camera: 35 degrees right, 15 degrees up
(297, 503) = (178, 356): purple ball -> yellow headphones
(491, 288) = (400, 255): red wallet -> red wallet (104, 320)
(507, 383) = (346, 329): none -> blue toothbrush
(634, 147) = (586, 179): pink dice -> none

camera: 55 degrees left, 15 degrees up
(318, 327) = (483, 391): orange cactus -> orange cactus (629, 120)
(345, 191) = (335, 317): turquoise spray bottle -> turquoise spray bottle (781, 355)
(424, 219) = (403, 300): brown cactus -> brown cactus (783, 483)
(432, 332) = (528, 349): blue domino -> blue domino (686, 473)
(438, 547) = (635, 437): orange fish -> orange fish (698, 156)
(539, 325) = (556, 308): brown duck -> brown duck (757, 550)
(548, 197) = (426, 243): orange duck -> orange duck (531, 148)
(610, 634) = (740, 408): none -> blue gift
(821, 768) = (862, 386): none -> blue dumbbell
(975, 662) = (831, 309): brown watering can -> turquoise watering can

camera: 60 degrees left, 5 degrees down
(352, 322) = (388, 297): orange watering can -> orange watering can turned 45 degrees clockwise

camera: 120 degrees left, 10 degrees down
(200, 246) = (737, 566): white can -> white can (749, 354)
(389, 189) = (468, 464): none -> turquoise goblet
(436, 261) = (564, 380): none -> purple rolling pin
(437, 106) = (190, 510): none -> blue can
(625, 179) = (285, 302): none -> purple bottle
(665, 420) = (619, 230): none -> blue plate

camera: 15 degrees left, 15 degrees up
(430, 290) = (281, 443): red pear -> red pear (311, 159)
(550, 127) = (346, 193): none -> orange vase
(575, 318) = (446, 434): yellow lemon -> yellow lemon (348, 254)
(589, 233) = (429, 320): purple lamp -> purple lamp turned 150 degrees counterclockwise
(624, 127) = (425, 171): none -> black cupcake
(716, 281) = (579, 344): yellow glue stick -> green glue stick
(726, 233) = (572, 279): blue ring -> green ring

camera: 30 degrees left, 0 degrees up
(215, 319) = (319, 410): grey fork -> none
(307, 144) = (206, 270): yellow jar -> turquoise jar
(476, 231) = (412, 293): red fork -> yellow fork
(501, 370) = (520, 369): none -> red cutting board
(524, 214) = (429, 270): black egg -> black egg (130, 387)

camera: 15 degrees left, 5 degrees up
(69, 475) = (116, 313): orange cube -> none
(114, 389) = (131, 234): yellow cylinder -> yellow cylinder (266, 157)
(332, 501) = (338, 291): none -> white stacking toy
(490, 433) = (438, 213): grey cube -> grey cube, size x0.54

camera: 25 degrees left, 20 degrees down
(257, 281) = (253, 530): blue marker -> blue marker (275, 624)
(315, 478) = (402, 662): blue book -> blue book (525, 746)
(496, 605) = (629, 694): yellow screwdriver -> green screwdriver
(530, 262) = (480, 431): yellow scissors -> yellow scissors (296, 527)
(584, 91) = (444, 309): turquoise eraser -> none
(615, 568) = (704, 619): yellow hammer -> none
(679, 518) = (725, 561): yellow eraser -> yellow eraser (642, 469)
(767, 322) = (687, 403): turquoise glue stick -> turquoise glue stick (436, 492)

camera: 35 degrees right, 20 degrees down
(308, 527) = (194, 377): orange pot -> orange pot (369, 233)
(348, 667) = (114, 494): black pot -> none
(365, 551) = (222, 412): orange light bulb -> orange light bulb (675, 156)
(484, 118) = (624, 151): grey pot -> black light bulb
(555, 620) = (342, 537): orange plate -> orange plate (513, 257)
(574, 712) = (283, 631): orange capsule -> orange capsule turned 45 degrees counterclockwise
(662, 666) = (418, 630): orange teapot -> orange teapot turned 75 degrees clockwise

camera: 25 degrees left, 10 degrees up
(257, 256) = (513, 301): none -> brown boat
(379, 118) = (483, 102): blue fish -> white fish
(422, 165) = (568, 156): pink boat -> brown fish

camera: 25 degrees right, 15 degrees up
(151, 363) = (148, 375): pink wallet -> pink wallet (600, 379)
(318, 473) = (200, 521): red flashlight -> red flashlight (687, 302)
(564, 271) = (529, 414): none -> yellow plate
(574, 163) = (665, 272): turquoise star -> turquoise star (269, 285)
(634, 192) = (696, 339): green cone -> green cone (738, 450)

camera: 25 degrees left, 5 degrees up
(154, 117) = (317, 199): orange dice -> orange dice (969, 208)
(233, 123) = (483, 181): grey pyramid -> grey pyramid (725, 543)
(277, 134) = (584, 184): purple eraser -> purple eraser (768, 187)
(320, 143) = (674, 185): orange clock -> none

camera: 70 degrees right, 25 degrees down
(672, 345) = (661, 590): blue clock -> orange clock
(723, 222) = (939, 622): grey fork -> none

^^^^

_TO DO_
Restate all entries above verbatim.

_SOLUTION_
camera: 35 degrees right, 15 degrees up
(297, 503) = (178, 356): purple ball -> yellow headphones
(491, 288) = (400, 255): red wallet -> red wallet (104, 320)
(507, 383) = (346, 329): none -> blue toothbrush
(634, 147) = (586, 179): pink dice -> none

camera: 55 degrees left, 15 degrees up
(318, 327) = (483, 391): orange cactus -> orange cactus (629, 120)
(345, 191) = (335, 317): turquoise spray bottle -> turquoise spray bottle (781, 355)
(424, 219) = (403, 300): brown cactus -> brown cactus (783, 483)
(432, 332) = (528, 349): blue domino -> blue domino (686, 473)
(438, 547) = (635, 437): orange fish -> orange fish (698, 156)
(539, 325) = (556, 308): brown duck -> brown duck (757, 550)
(548, 197) = (426, 243): orange duck -> orange duck (531, 148)
(610, 634) = (740, 408): none -> blue gift
(821, 768) = (862, 386): none -> blue dumbbell
(975, 662) = (831, 309): brown watering can -> turquoise watering can

camera: 60 degrees left, 5 degrees down
(352, 322) = (388, 297): orange watering can -> orange watering can turned 45 degrees clockwise

camera: 120 degrees left, 10 degrees down
(200, 246) = (737, 566): white can -> white can (749, 354)
(389, 189) = (468, 464): none -> turquoise goblet
(436, 261) = (564, 380): none -> purple rolling pin
(437, 106) = (190, 510): none -> blue can
(625, 179) = (285, 302): none -> purple bottle
(665, 420) = (619, 230): none -> blue plate

camera: 15 degrees left, 15 degrees up
(430, 290) = (281, 443): red pear -> red pear (311, 159)
(550, 127) = (346, 193): none -> orange vase
(575, 318) = (446, 434): yellow lemon -> yellow lemon (348, 254)
(589, 233) = (429, 320): purple lamp -> purple lamp turned 150 degrees counterclockwise
(624, 127) = (425, 171): none -> black cupcake
(716, 281) = (579, 344): yellow glue stick -> green glue stick
(726, 233) = (572, 279): blue ring -> green ring

camera: 30 degrees left, 0 degrees up
(215, 319) = (319, 410): grey fork -> none
(307, 144) = (206, 270): yellow jar -> turquoise jar
(476, 231) = (412, 293): red fork -> yellow fork
(501, 370) = (520, 369): none -> red cutting board
(524, 214) = (429, 270): black egg -> black egg (130, 387)

camera: 15 degrees left, 5 degrees up
(69, 475) = (116, 313): orange cube -> none
(114, 389) = (131, 234): yellow cylinder -> yellow cylinder (266, 157)
(332, 501) = (338, 291): none -> white stacking toy
(490, 433) = (438, 213): grey cube -> grey cube, size x0.54

camera: 25 degrees left, 20 degrees down
(257, 281) = (253, 530): blue marker -> blue marker (275, 624)
(315, 478) = (402, 662): blue book -> blue book (525, 746)
(496, 605) = (629, 694): yellow screwdriver -> green screwdriver
(530, 262) = (480, 431): yellow scissors -> yellow scissors (296, 527)
(584, 91) = (444, 309): turquoise eraser -> none
(615, 568) = (704, 619): yellow hammer -> none
(679, 518) = (725, 561): yellow eraser -> yellow eraser (642, 469)
(767, 322) = (687, 403): turquoise glue stick -> turquoise glue stick (436, 492)

camera: 35 degrees right, 20 degrees down
(308, 527) = (194, 377): orange pot -> orange pot (369, 233)
(348, 667) = (114, 494): black pot -> none
(365, 551) = (222, 412): orange light bulb -> orange light bulb (675, 156)
(484, 118) = (624, 151): grey pot -> black light bulb
(555, 620) = (342, 537): orange plate -> orange plate (513, 257)
(574, 712) = (283, 631): orange capsule -> orange capsule turned 45 degrees counterclockwise
(662, 666) = (418, 630): orange teapot -> orange teapot turned 75 degrees clockwise

camera: 25 degrees left, 10 degrees up
(257, 256) = (513, 301): none -> brown boat
(379, 118) = (483, 102): blue fish -> white fish
(422, 165) = (568, 156): pink boat -> brown fish

camera: 25 degrees right, 15 degrees up
(151, 363) = (148, 375): pink wallet -> pink wallet (600, 379)
(318, 473) = (200, 521): red flashlight -> red flashlight (687, 302)
(564, 271) = (529, 414): none -> yellow plate
(574, 163) = (665, 272): turquoise star -> turquoise star (269, 285)
(634, 192) = (696, 339): green cone -> green cone (738, 450)

camera: 25 degrees left, 5 degrees up
(154, 117) = (317, 199): orange dice -> orange dice (969, 208)
(233, 123) = (483, 181): grey pyramid -> grey pyramid (725, 543)
(277, 134) = (584, 184): purple eraser -> purple eraser (768, 187)
(320, 143) = (674, 185): orange clock -> none

camera: 70 degrees right, 25 degrees down
(672, 345) = (661, 590): blue clock -> orange clock
(723, 222) = (939, 622): grey fork -> none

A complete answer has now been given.